== YOUR TASK ==
Take the entries below and print only the lines from the one with "(581, 205) = (403, 378): orange" through the one with "(681, 244) = (290, 422): grey plane -> none", exactly as they stand, both ends included.

——

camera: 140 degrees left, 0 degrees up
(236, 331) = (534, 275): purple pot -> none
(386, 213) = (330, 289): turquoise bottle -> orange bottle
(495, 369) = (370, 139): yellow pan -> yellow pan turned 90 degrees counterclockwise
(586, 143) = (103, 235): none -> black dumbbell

——

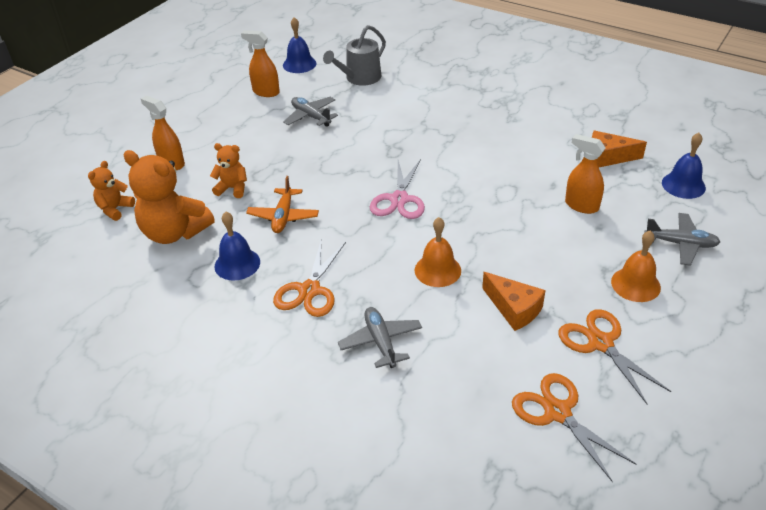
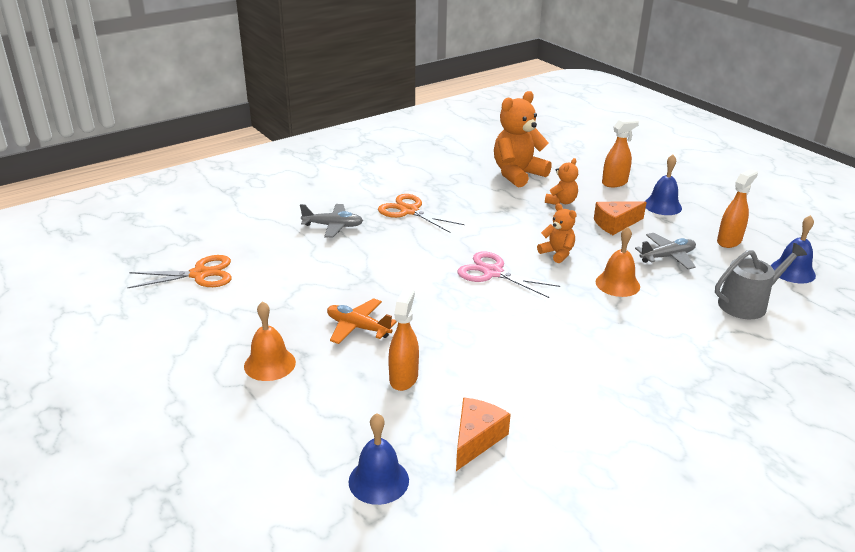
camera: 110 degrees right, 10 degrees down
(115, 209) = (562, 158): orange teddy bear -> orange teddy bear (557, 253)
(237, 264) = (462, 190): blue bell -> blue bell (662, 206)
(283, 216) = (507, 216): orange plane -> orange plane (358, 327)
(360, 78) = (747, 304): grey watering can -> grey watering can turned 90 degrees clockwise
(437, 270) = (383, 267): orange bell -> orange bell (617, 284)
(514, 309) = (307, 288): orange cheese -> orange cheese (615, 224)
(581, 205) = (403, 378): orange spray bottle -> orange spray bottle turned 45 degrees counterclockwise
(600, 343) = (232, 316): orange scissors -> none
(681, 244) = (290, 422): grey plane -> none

——

== SOLUTION FOR THIS TASK ==
(581, 205) = (403, 378): orange spray bottle -> orange spray bottle turned 45 degrees counterclockwise
(600, 343) = (232, 316): orange scissors -> none
(681, 244) = (290, 422): grey plane -> none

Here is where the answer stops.